[Extracted entries — start]

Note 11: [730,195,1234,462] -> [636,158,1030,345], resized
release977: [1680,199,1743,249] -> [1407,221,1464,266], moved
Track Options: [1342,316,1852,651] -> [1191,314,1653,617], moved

[Extracted entries — finish]
[Extracted entries — start]

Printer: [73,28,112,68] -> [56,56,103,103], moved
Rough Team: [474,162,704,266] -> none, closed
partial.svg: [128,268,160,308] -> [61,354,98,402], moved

[Extracted entries — finish]
[Extracted entries — start]

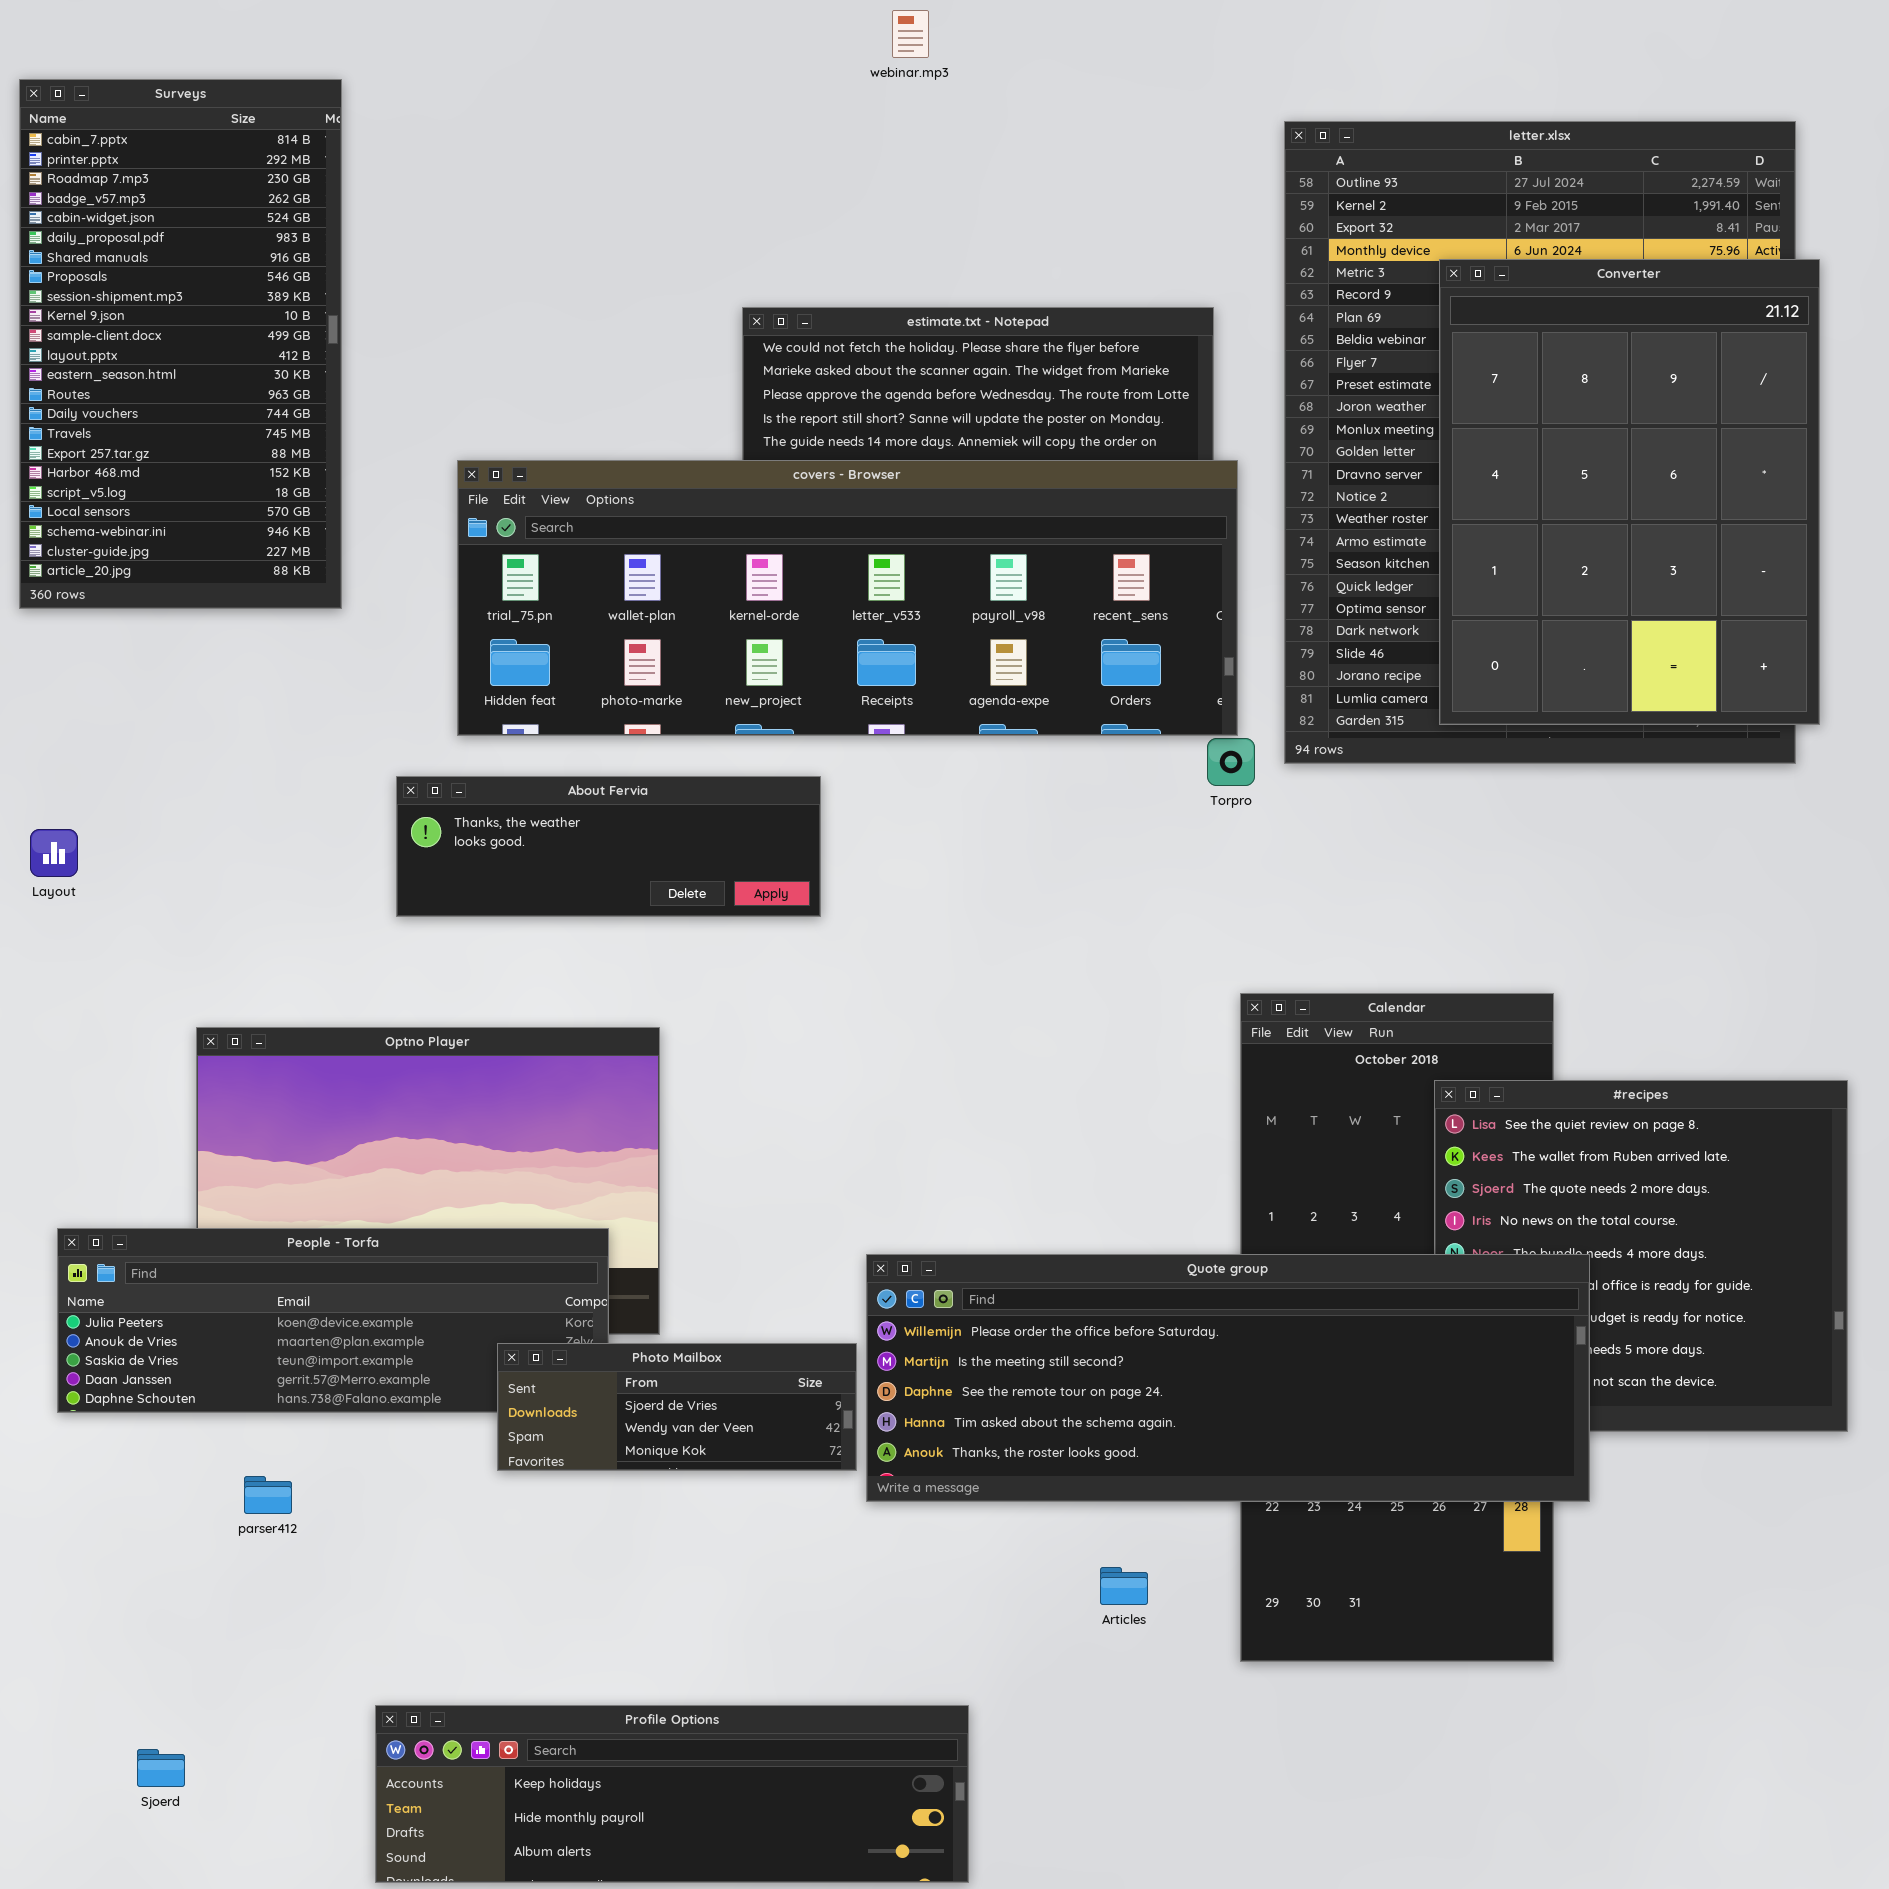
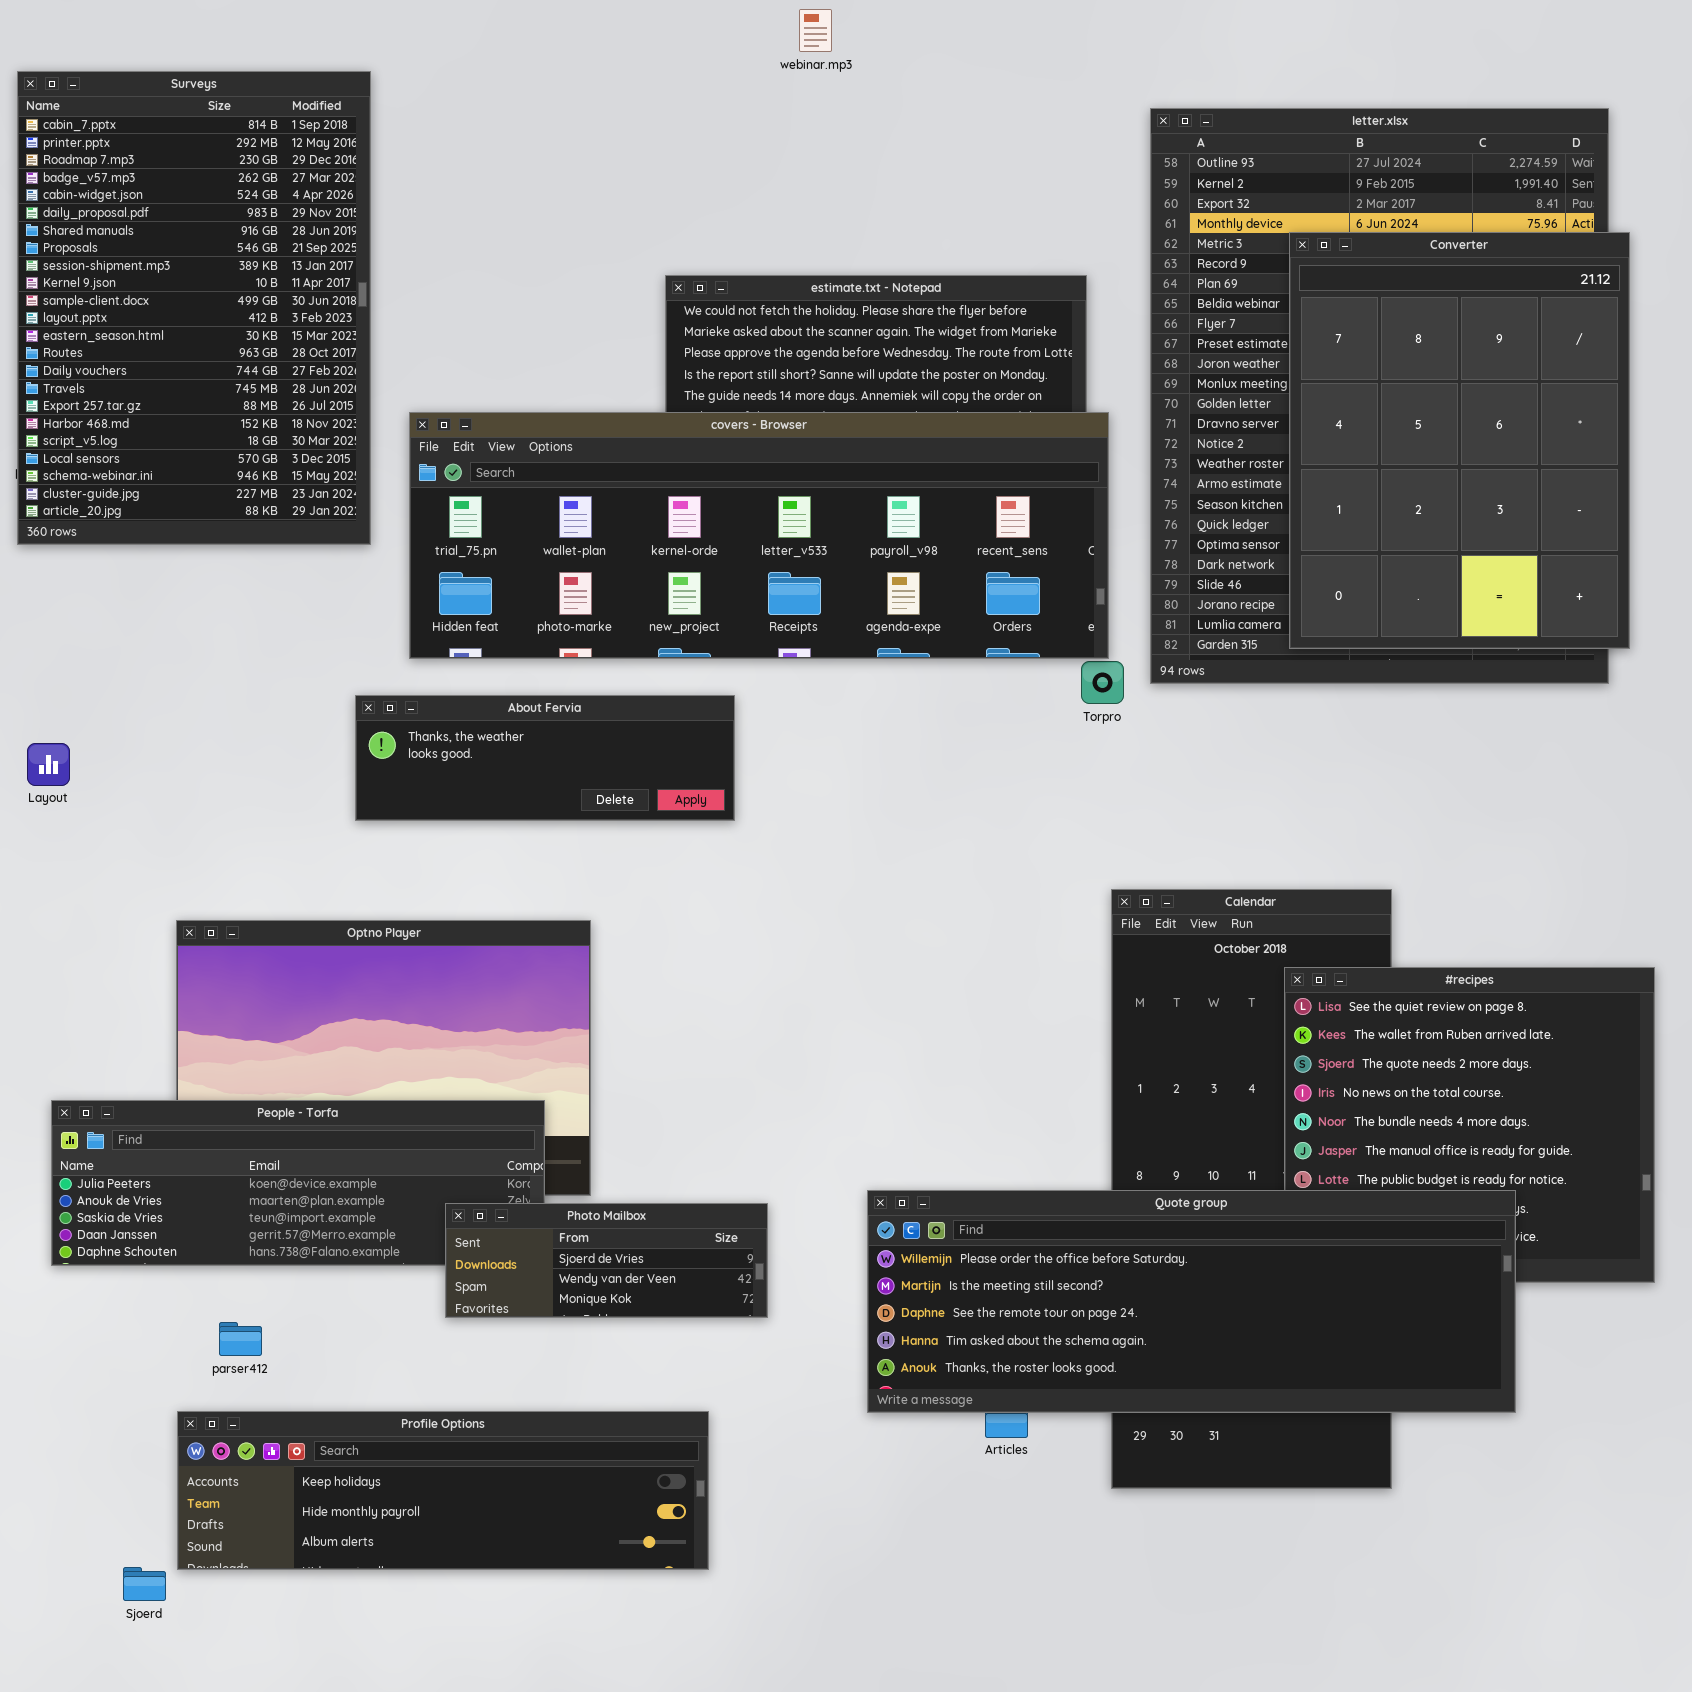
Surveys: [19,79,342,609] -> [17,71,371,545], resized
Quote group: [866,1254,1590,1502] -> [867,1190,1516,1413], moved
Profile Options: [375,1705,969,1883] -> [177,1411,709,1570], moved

[Extracted entries — finish]

§ Work order: For each line of the entries that holds the word "Options", pull that line out.

§ Exercise result:
Track Options: [1342,316,1852,651] -> [1191,314,1653,617], moved
Profile Options: [375,1705,969,1883] -> [177,1411,709,1570], moved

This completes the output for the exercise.